### Records
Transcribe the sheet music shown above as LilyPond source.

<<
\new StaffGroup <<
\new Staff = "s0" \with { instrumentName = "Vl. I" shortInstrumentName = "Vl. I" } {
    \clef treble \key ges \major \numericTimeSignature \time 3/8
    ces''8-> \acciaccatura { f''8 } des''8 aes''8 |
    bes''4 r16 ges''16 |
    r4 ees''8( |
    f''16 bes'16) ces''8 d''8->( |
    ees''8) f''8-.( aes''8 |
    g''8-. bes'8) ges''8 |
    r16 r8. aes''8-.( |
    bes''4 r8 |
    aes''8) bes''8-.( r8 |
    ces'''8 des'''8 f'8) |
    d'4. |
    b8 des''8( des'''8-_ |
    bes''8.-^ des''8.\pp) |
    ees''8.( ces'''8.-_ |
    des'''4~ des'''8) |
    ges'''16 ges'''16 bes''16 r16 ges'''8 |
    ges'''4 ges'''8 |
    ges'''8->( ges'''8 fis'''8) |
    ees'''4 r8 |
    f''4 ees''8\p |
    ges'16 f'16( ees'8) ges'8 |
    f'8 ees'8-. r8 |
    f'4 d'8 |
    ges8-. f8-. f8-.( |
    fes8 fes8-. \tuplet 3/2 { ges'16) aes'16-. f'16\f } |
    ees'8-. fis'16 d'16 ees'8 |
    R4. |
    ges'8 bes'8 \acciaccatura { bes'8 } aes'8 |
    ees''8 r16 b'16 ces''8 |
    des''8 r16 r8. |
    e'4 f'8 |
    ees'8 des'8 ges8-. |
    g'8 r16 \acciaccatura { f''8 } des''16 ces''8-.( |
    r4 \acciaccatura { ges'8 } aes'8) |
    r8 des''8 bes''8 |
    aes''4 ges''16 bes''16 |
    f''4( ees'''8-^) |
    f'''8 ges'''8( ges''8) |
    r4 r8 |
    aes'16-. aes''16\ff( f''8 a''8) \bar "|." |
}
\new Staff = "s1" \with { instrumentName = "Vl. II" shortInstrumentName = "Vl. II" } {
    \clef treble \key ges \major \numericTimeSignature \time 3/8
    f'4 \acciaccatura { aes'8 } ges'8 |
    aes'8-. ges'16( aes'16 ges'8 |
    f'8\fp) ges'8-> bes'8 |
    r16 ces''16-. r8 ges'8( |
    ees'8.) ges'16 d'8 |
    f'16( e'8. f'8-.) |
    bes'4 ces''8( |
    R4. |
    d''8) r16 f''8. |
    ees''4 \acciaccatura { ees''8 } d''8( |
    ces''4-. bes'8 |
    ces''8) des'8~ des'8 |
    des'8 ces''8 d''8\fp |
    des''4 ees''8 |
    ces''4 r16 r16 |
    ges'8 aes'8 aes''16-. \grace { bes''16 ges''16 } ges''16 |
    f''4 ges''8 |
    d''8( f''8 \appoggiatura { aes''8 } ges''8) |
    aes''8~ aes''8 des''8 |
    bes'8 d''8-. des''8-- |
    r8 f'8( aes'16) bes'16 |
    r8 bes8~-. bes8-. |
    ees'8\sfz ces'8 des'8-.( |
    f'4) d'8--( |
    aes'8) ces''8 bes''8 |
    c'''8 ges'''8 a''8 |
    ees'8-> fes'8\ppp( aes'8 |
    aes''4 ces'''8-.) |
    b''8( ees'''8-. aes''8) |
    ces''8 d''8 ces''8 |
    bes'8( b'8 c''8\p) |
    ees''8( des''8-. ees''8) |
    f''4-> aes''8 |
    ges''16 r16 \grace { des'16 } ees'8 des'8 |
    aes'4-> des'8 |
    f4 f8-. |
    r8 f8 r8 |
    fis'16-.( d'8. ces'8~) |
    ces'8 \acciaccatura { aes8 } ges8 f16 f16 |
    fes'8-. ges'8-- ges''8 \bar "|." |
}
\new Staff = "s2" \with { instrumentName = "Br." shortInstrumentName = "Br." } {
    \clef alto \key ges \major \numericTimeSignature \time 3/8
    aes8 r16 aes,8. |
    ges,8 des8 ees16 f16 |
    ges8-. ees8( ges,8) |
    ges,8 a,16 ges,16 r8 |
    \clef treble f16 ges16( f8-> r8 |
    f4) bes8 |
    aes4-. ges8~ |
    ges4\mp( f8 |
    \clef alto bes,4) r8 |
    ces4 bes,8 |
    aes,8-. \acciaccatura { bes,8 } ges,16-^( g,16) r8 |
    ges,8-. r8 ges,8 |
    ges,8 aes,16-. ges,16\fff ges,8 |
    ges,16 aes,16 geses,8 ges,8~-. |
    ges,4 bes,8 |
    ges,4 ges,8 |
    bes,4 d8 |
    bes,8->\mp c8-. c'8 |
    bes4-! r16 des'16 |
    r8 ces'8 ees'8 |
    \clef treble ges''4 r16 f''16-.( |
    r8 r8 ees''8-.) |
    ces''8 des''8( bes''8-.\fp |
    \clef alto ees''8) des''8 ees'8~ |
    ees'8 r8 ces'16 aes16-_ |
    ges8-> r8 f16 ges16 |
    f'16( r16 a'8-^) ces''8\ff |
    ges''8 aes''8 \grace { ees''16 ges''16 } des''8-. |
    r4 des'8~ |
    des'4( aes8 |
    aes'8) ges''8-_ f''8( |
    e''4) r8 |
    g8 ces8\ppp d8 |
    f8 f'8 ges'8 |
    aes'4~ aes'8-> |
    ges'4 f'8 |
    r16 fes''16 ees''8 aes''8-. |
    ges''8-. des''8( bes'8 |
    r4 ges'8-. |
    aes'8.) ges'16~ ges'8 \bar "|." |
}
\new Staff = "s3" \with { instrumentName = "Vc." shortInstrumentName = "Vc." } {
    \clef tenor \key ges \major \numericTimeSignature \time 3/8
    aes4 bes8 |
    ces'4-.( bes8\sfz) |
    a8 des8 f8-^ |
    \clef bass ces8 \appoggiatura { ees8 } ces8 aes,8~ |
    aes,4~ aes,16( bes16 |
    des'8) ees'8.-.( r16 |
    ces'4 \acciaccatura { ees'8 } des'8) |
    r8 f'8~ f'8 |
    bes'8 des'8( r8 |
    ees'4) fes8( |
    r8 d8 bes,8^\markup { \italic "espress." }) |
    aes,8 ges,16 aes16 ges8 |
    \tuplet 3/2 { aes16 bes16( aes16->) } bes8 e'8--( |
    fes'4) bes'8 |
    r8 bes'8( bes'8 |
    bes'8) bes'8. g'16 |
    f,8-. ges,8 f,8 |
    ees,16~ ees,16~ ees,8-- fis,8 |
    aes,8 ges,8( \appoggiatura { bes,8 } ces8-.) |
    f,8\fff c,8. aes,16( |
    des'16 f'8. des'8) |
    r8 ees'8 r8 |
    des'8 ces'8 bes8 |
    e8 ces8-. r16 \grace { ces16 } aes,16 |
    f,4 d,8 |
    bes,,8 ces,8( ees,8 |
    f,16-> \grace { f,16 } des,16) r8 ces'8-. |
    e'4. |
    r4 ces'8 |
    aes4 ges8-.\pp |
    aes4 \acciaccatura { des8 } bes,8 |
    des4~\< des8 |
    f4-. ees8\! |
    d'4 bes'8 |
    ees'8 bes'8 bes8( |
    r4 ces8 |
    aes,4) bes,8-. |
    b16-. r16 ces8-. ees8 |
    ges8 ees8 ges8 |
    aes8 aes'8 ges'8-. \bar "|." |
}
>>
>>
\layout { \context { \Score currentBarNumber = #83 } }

### Short task
Identify each line of the data above that contains the string "with", where case counts, and copy every such line in full.

### Full solution
\new Staff = "s0" \with { instrumentName = "Vl. I" shortInstrumentName = "Vl. I" } {
\new Staff = "s1" \with { instrumentName = "Vl. II" shortInstrumentName = "Vl. II" } {
\new Staff = "s2" \with { instrumentName = "Br." shortInstrumentName = "Br." } {
\new Staff = "s3" \with { instrumentName = "Vc." shortInstrumentName = "Vc." } {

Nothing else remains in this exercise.